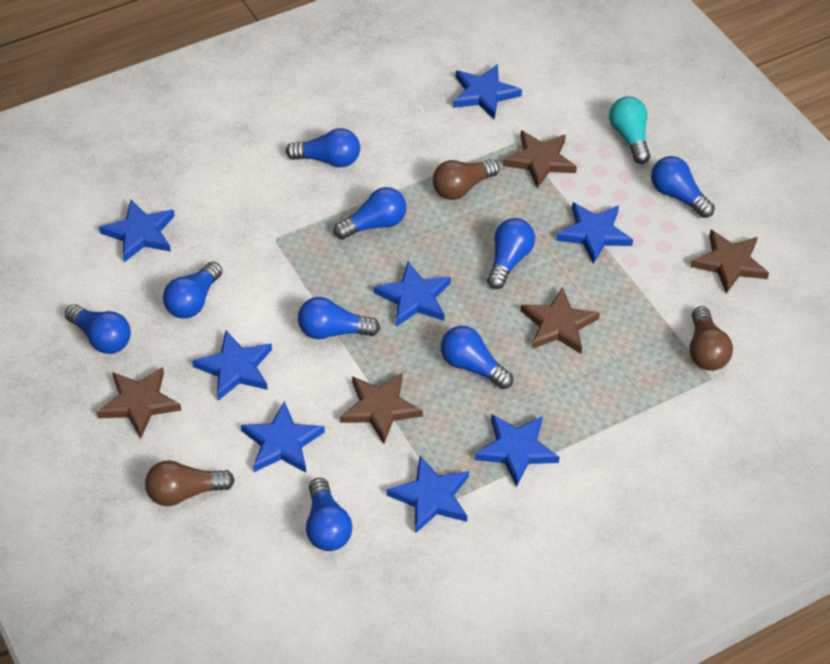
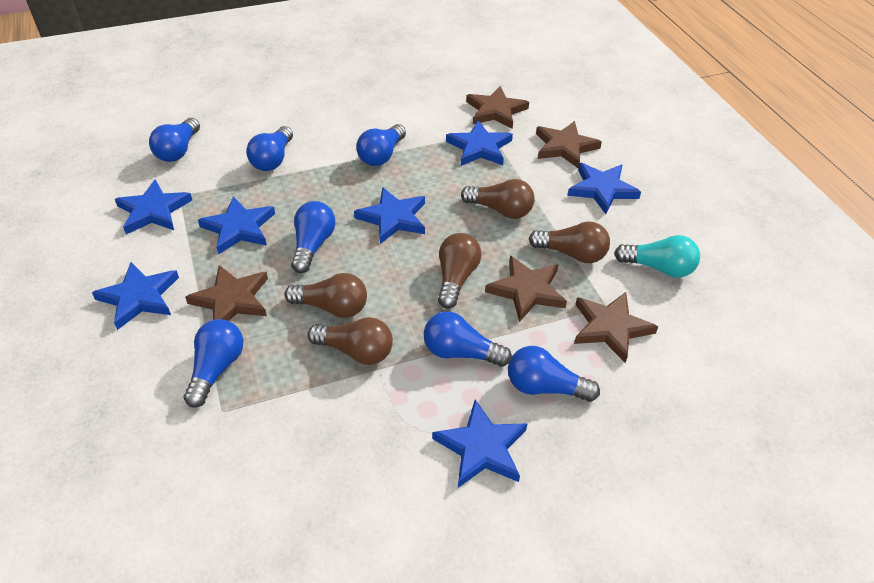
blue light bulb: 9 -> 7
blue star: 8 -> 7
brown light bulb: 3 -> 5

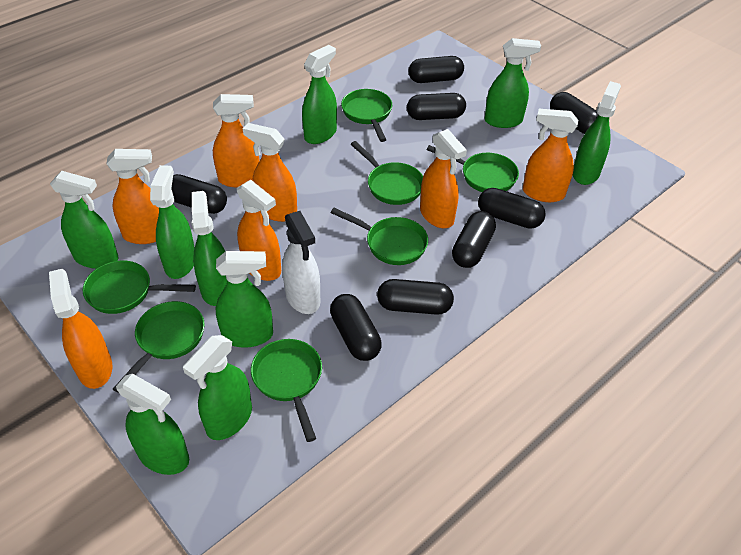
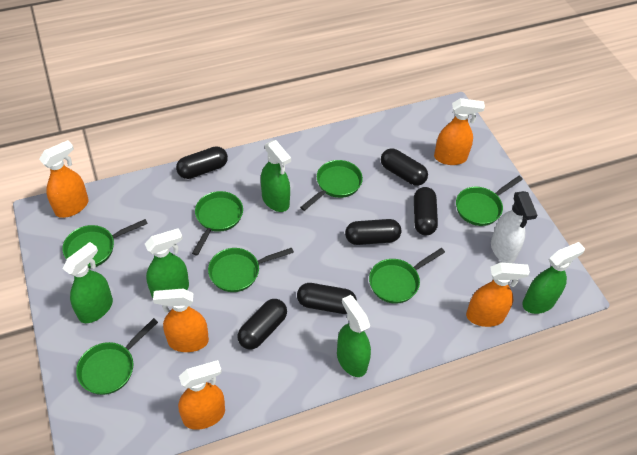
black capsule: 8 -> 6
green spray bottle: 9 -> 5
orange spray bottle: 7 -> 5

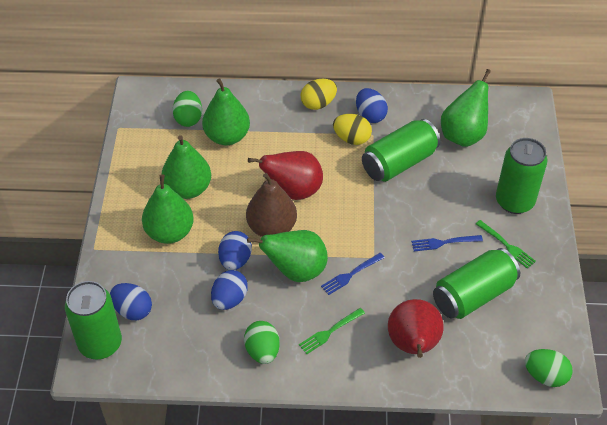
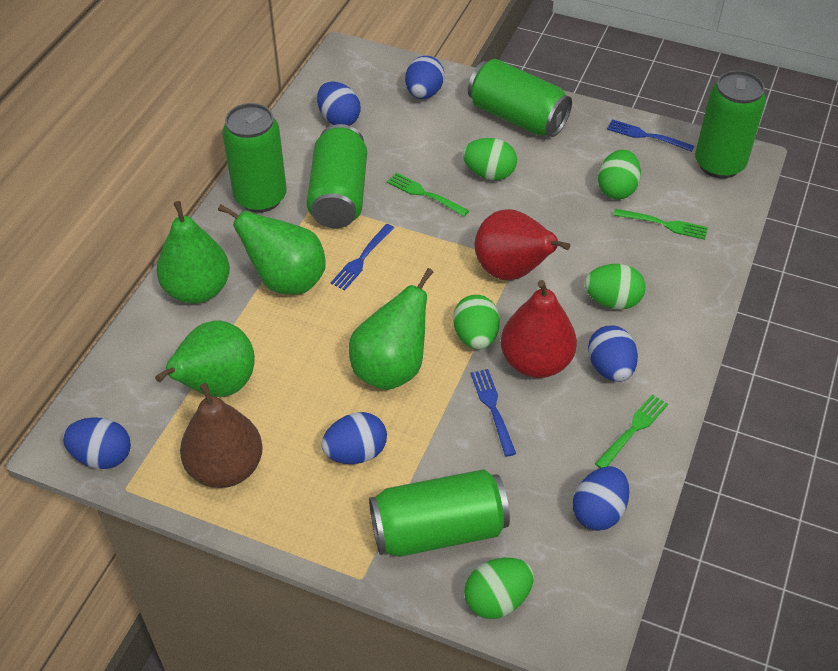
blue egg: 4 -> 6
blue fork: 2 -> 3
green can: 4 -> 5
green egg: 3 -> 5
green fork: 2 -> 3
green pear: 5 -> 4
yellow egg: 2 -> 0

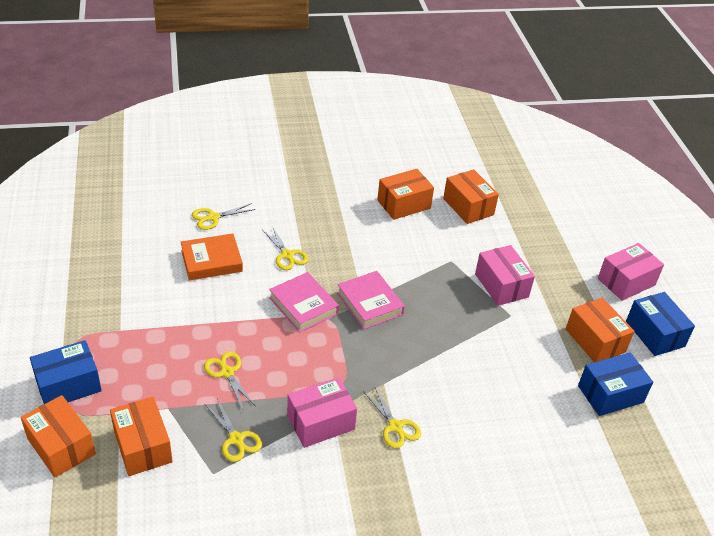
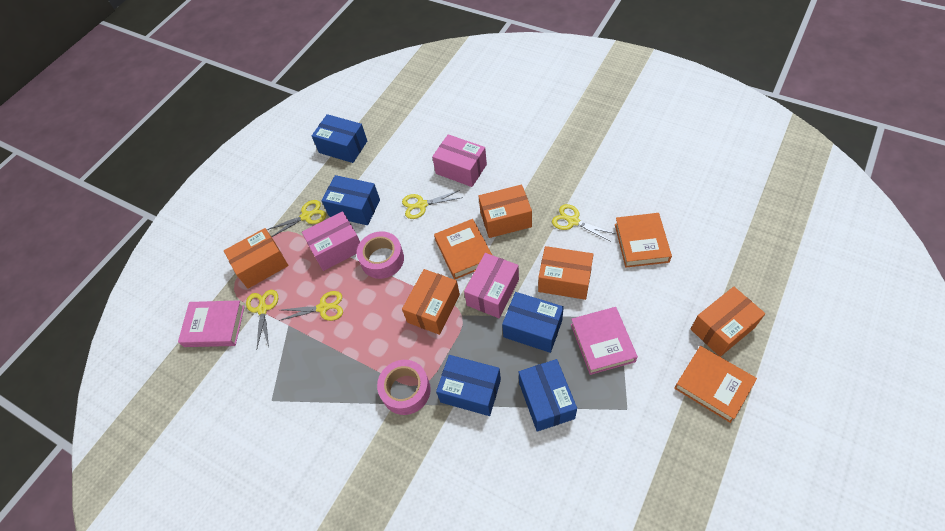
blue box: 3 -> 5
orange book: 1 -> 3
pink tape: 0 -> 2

▬▬▬▬▬▬

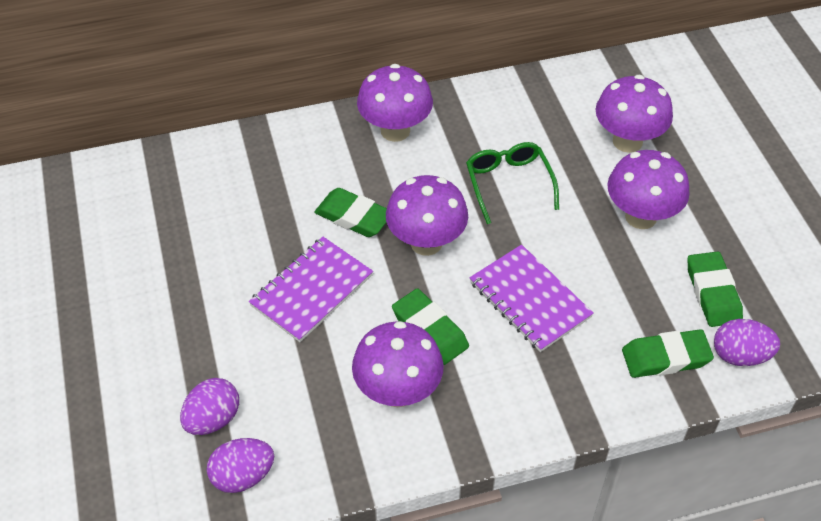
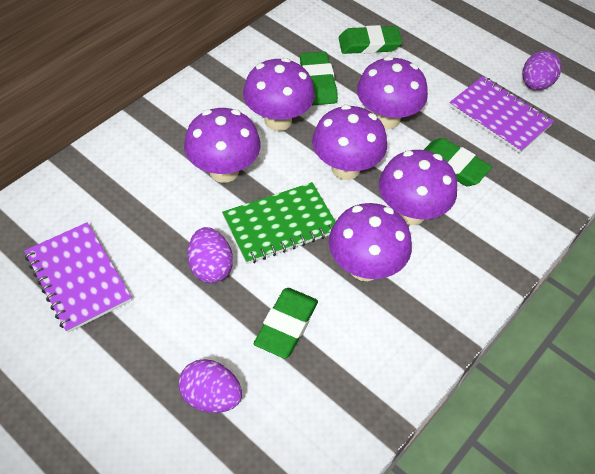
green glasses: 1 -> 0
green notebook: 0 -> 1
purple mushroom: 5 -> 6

▬▬▬▬▬▬

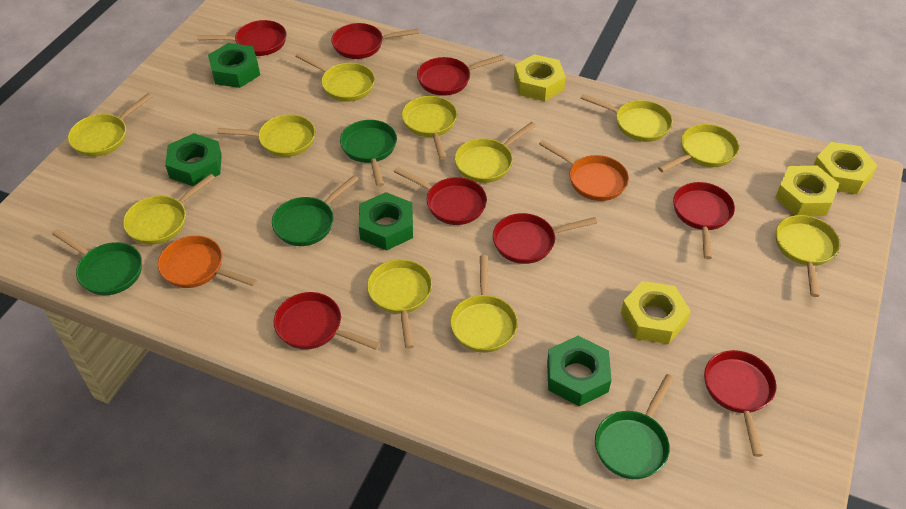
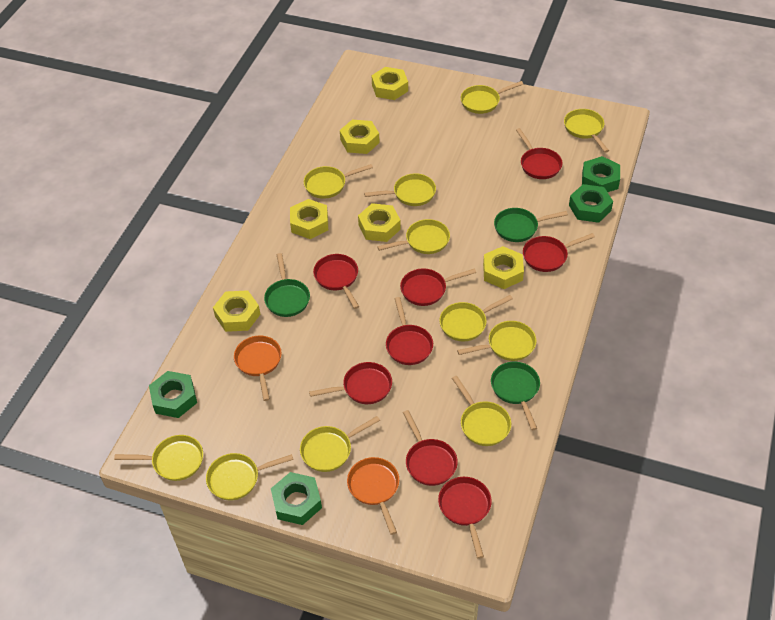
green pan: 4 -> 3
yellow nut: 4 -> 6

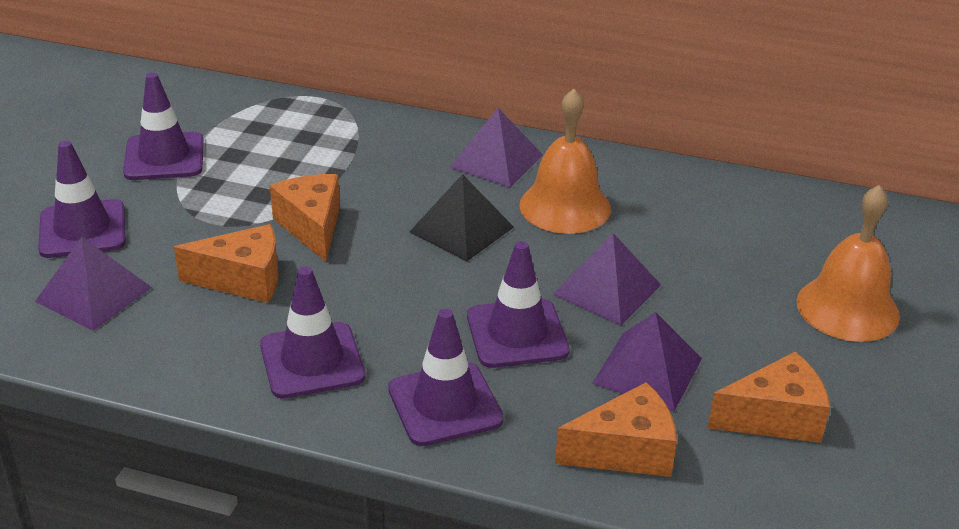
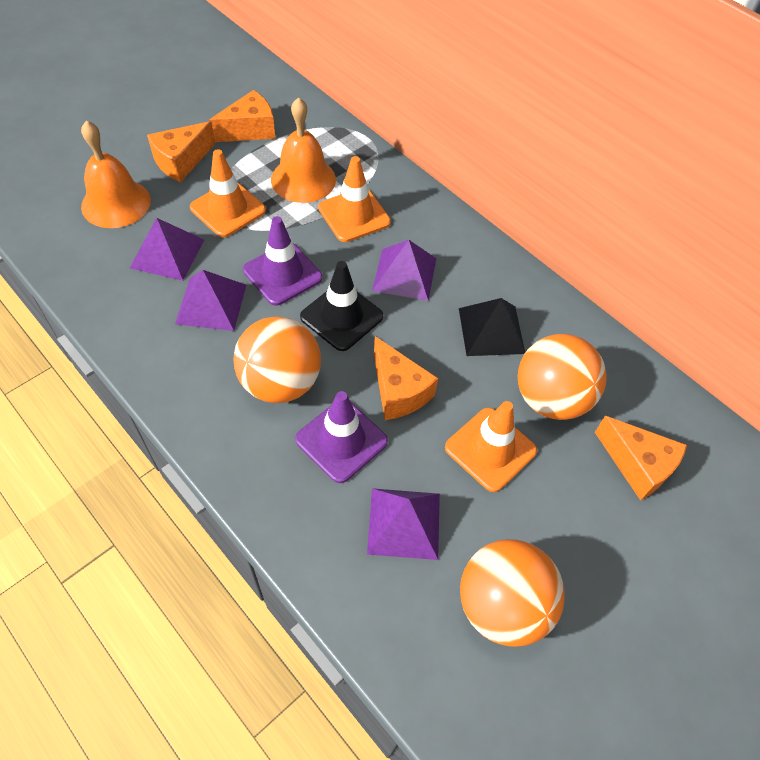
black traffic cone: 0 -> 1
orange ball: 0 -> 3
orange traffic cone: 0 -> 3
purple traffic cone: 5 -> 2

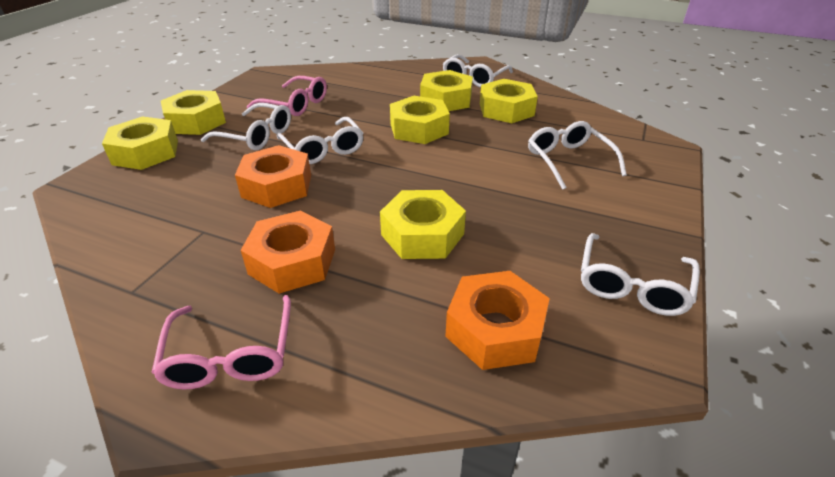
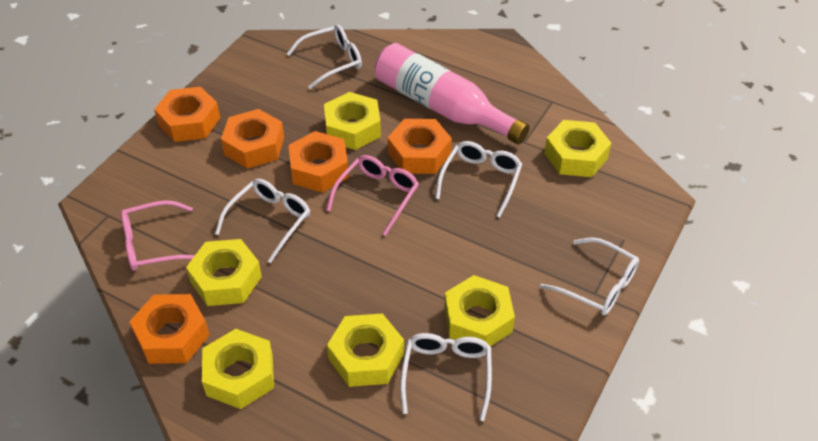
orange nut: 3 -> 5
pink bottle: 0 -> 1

▬▬▬▬▬▬

Work order ->
Show each line of the listing that holds the string "black".

Exercise response ->
black capsule: 8 -> 6
black traffic cone: 0 -> 1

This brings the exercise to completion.